- **Records supplied**
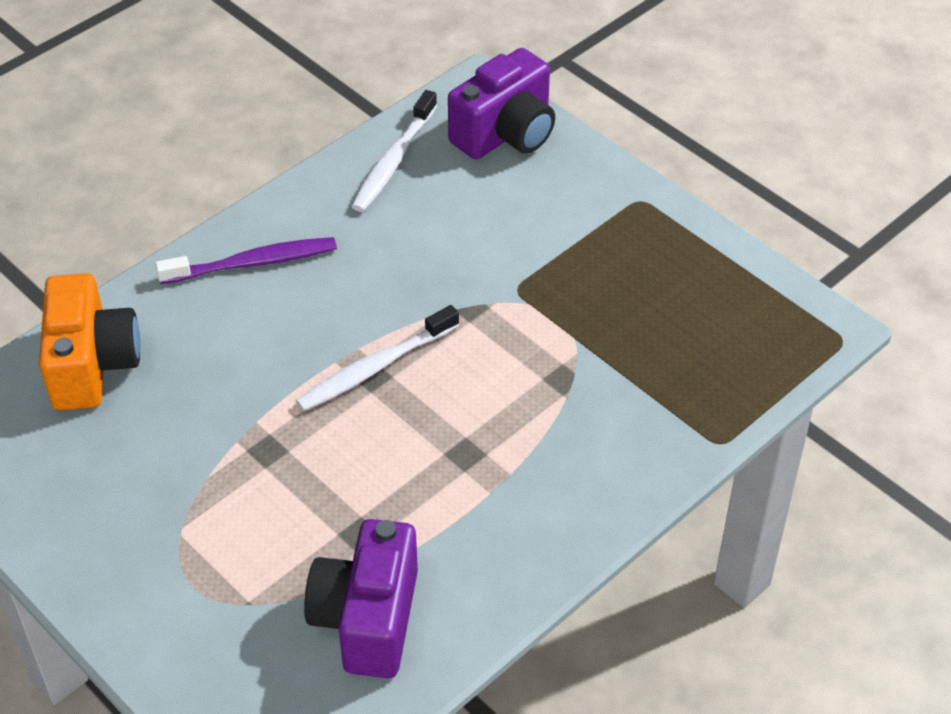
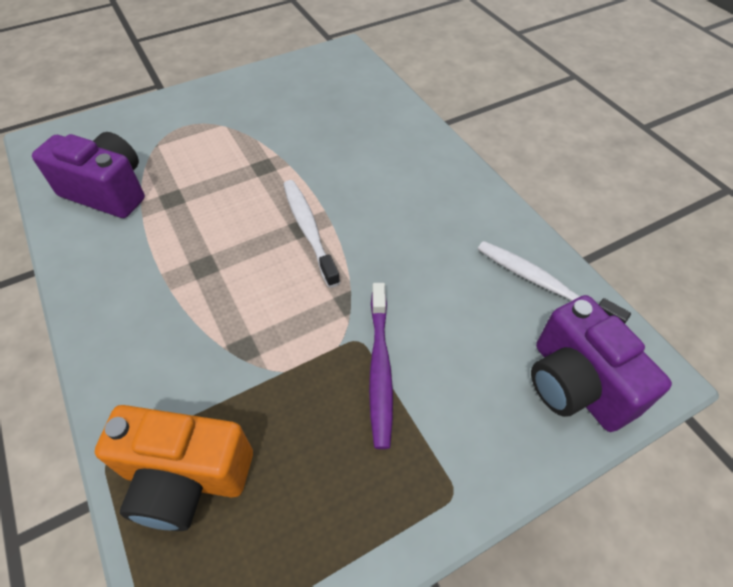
camera: 105 degrees right, 5 degrees up
orange camera [39,273,141,410] -> orange camera moved to [95,405,253,531]
purple toothbrush [155,237,337,284] -> purple toothbrush moved to [369,283,393,449]

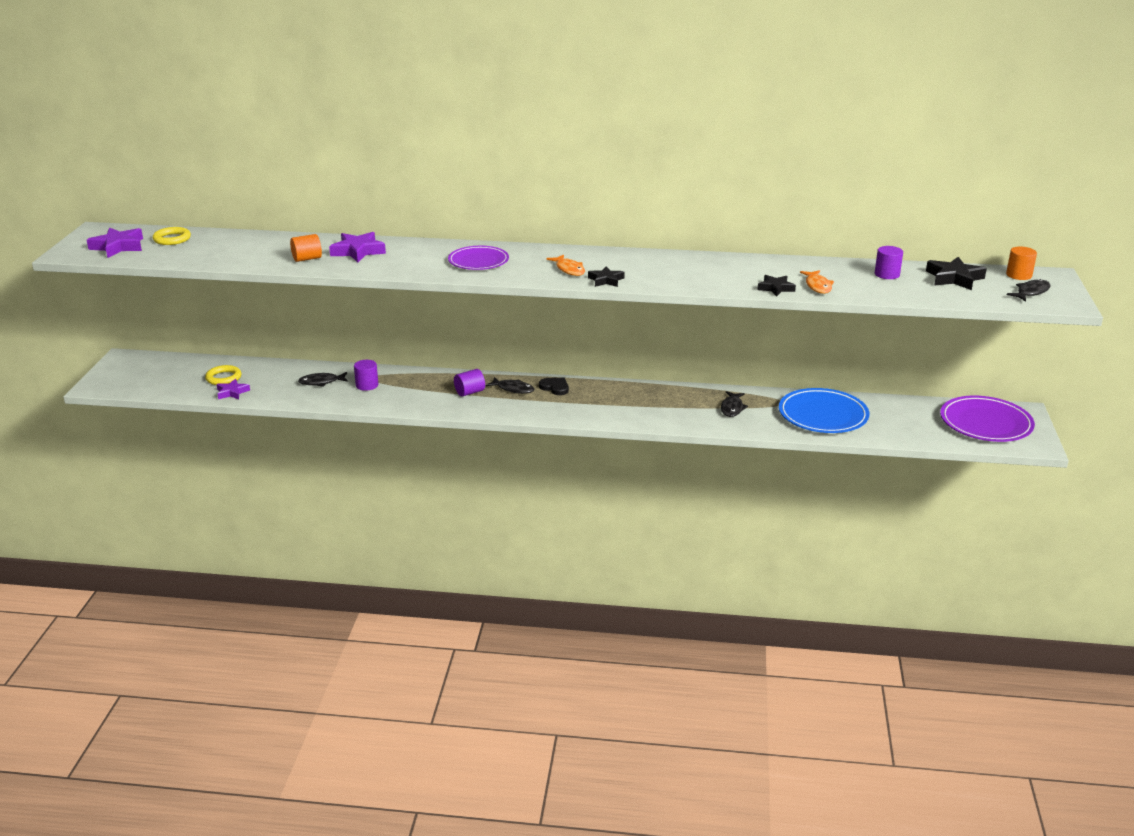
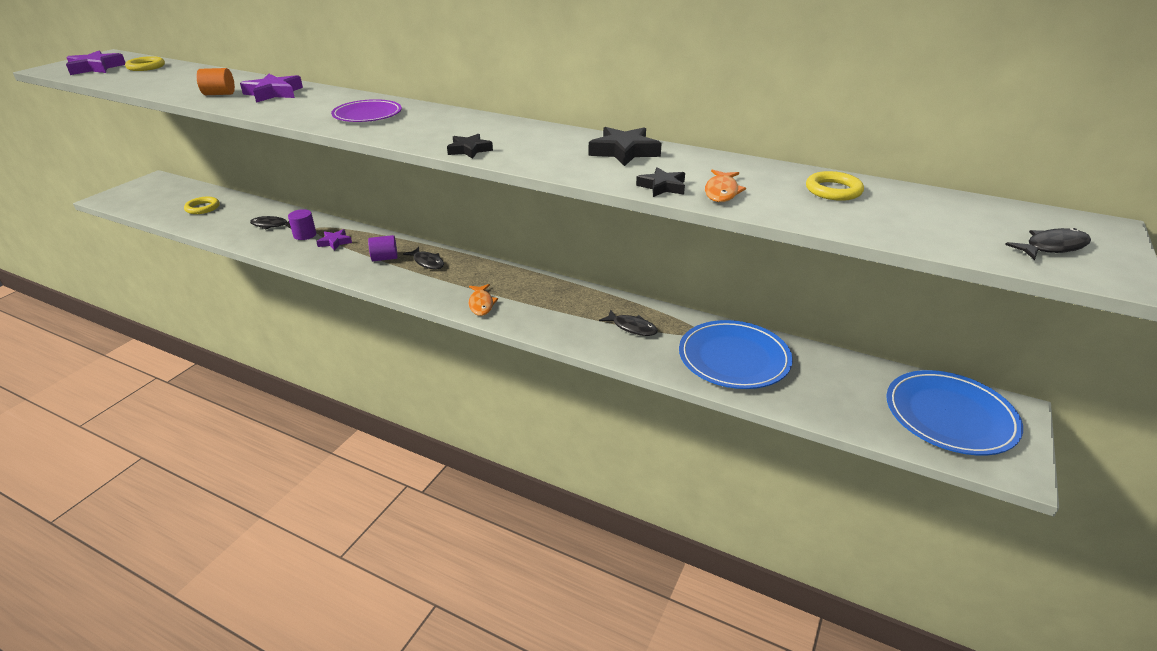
camera: 20 degrees right, 5 degrees up
purple star [217,379,250,400] -> purple star moved to [316,229,352,250]
black heart [539,378,569,395] -> none
orange fish [546,255,585,276] -> orange fish moved to [469,284,498,316]
black fish [721,391,748,417] -> black fish turned 90 degrees counterclockwise [599,310,658,336]
purple cylinder [875,246,903,279] -> yellow ring [806,171,864,201]
black star [926,257,987,290] -> black star moved to [589,127,662,166]
purple plate [940,396,1035,442] -> blue plate [886,370,1023,455]
orange cylinder [1006,247,1037,280] -> none

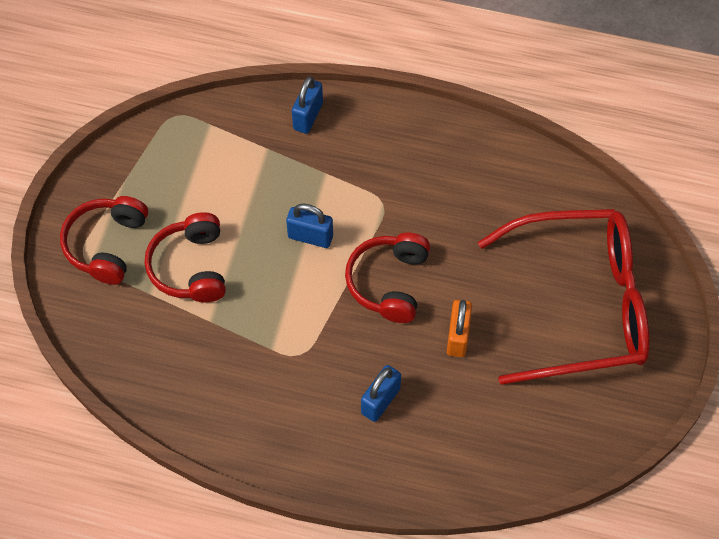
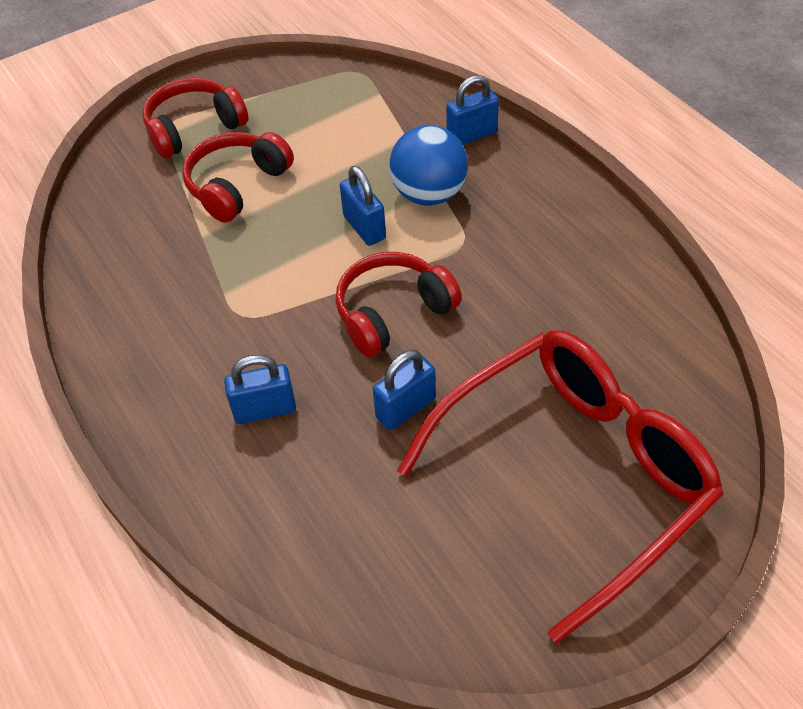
camera: 45 degrees right, 10 degrees down
orange padlock [447,300,472,357] -> blue padlock [373,350,436,430]
red glasses [478,209,650,385] -> red glasses turned 75 degrees counterclockwise [397,330,724,644]
none -> blue ball [389,125,468,206]

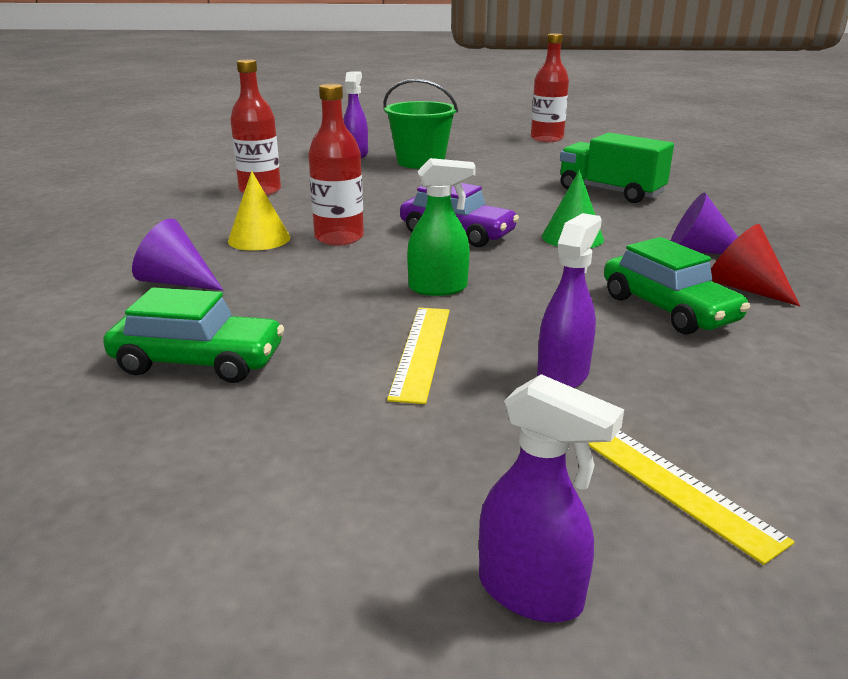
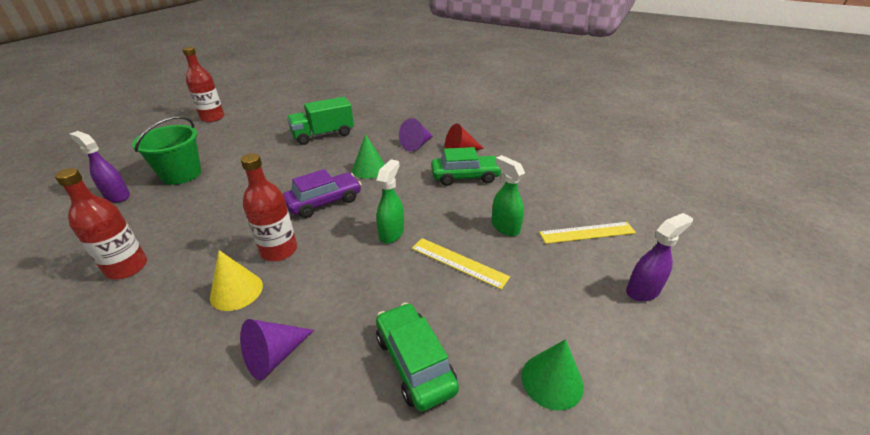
camera: 65 degrees left, 10 degrees up
green car [103,287,284,383] -> green car turned 60 degrees counterclockwise [376,303,459,412]
purple spray bottle [537,213,602,388] -> green spray bottle [491,155,525,236]
none -> green cone [521,339,584,411]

- **What the task requires**
Copy the lines above between the one holding "orange camera [39,273,141,410]" and the one holding "purple plate [940,396,1035,442]", inclusive. Drop the pictures.

- **Expected output**
orange camera [39,273,141,410] -> orange camera moved to [95,405,253,531]
purple toothbrush [155,237,337,284] -> purple toothbrush moved to [369,283,393,449]

camera: 20 degrees right, 5 degrees up
purple star [217,379,250,400] -> purple star moved to [316,229,352,250]
black heart [539,378,569,395] -> none
orange fish [546,255,585,276] -> orange fish moved to [469,284,498,316]
black fish [721,391,748,417] -> black fish turned 90 degrees counterclockwise [599,310,658,336]
purple cylinder [875,246,903,279] -> yellow ring [806,171,864,201]
black star [926,257,987,290] -> black star moved to [589,127,662,166]
purple plate [940,396,1035,442] -> blue plate [886,370,1023,455]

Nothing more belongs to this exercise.